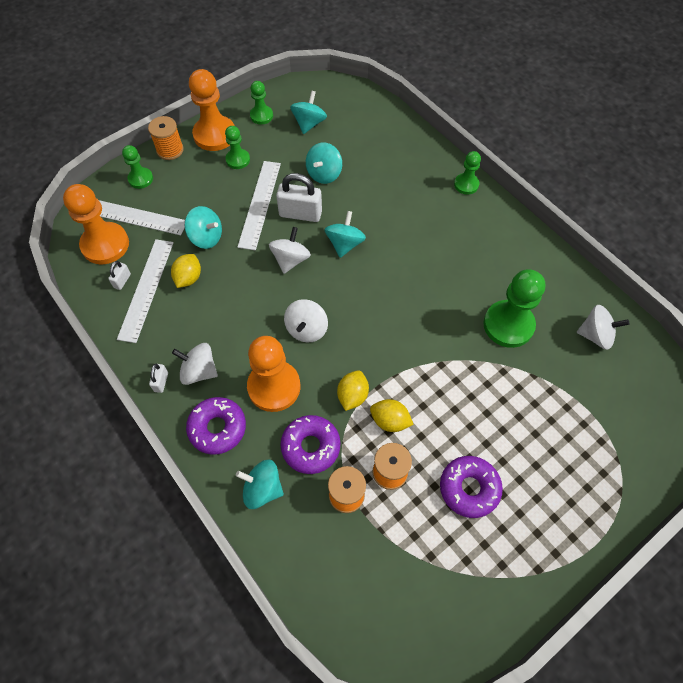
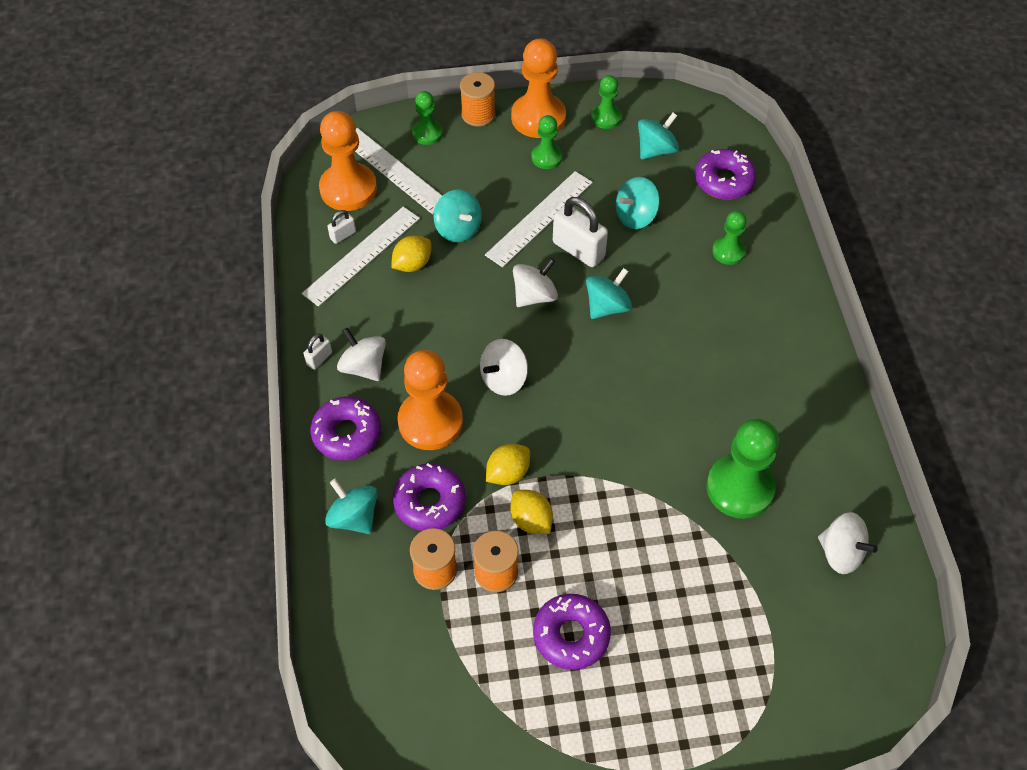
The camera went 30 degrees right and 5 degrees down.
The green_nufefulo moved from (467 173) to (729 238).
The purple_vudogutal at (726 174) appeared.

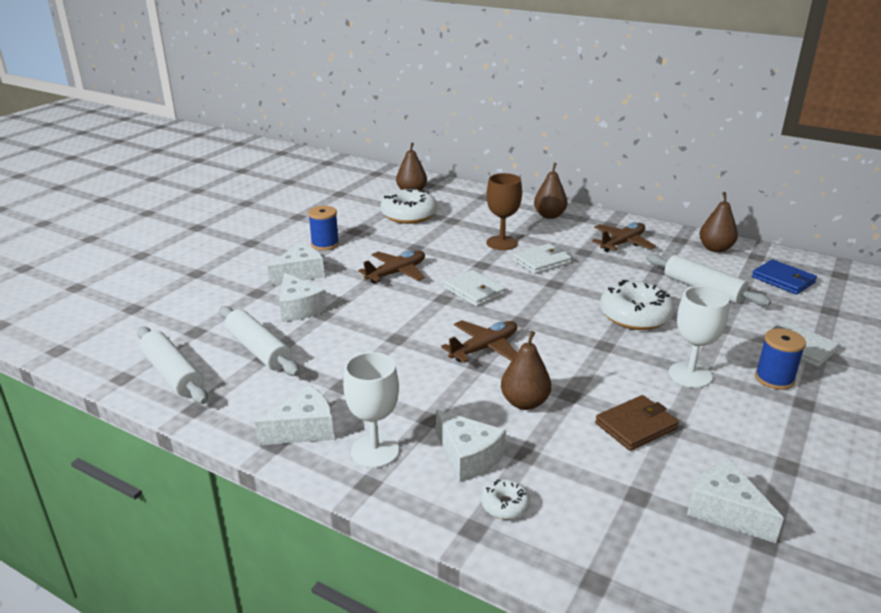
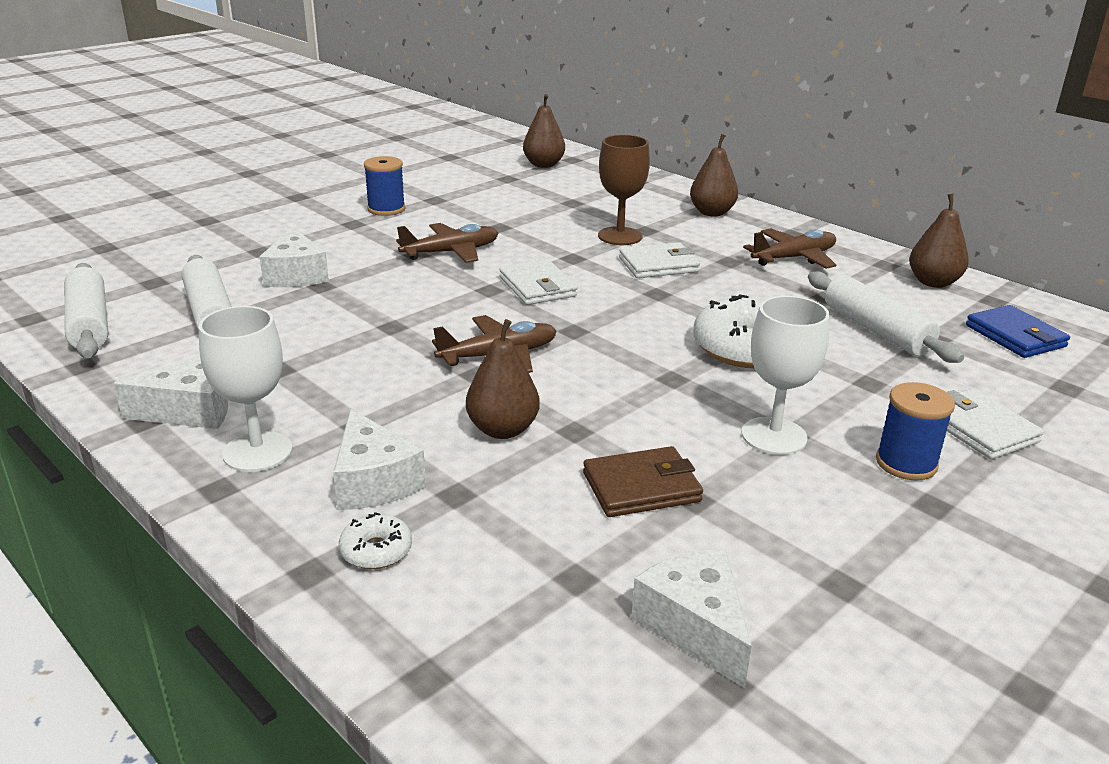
The camera went 15 degrees right and 0 degrees up.
The white_vudogutal at (408 205) disappeared.
The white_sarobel at (296 265) disappeared.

**TASK BRIEF**: Give back the listing word for word, minus its images.

**ANSWER SPACE**:
The camera went 30 degrees right and 5 degrees down.
The green_nufefulo moved from (467 173) to (729 238).
The purple_vudogutal at (726 174) appeared.

The camera went 15 degrees right and 0 degrees up.
The white_vudogutal at (408 205) disappeared.
The white_sarobel at (296 265) disappeared.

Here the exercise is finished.